* **PROVIDED RECORDS**:

---

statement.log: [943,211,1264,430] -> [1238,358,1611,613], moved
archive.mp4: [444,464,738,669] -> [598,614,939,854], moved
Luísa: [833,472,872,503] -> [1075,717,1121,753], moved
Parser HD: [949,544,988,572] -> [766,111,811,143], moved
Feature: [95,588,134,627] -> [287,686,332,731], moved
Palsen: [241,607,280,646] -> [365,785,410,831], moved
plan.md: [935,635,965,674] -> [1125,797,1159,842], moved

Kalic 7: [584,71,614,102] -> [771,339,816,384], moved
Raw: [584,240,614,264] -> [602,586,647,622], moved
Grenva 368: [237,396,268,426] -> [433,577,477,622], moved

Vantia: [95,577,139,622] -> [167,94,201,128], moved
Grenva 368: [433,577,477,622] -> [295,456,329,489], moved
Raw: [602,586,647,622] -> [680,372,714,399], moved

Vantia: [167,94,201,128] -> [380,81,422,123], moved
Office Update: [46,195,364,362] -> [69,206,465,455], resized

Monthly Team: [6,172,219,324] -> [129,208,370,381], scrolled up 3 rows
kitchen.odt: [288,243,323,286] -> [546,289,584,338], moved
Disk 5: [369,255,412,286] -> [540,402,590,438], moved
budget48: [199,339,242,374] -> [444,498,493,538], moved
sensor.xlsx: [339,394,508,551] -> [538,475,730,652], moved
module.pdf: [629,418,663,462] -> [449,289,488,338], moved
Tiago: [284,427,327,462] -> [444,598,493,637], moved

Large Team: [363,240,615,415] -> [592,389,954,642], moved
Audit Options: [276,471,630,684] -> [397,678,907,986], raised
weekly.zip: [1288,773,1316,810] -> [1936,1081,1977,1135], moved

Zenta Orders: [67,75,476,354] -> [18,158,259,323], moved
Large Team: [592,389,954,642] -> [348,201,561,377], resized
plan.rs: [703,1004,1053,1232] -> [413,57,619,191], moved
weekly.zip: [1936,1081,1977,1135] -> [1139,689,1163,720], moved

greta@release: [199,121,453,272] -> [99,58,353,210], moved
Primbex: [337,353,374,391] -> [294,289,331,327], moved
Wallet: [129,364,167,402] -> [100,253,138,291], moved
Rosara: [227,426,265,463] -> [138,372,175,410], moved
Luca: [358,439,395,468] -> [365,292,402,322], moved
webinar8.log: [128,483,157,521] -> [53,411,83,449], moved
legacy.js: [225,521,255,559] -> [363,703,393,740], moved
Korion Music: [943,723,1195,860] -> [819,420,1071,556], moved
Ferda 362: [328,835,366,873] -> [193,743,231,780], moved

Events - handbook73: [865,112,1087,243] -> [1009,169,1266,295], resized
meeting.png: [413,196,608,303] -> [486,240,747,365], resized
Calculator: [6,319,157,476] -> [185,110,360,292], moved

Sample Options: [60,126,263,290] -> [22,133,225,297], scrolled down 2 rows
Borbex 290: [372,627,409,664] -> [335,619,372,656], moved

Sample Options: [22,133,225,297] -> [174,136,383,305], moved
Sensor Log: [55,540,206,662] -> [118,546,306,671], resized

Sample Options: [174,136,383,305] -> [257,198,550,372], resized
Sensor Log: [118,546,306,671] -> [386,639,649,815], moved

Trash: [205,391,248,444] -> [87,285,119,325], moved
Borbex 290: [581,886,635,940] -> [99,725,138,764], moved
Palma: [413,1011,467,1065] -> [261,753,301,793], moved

---

* **TASK BRIEF**: Using the material above, transcribe exactly the lines from the line with "Office Update: [46,195,364,362]" to the line with "module.pdf: [629,418,663,462] ->"; both count, and nothing else goes in.

* **WRITTEN REPLY**:
Office Update: [46,195,364,362] -> [69,206,465,455], resized

Monthly Team: [6,172,219,324] -> [129,208,370,381], scrolled up 3 rows
kitchen.odt: [288,243,323,286] -> [546,289,584,338], moved
Disk 5: [369,255,412,286] -> [540,402,590,438], moved
budget48: [199,339,242,374] -> [444,498,493,538], moved
sensor.xlsx: [339,394,508,551] -> [538,475,730,652], moved
module.pdf: [629,418,663,462] -> [449,289,488,338], moved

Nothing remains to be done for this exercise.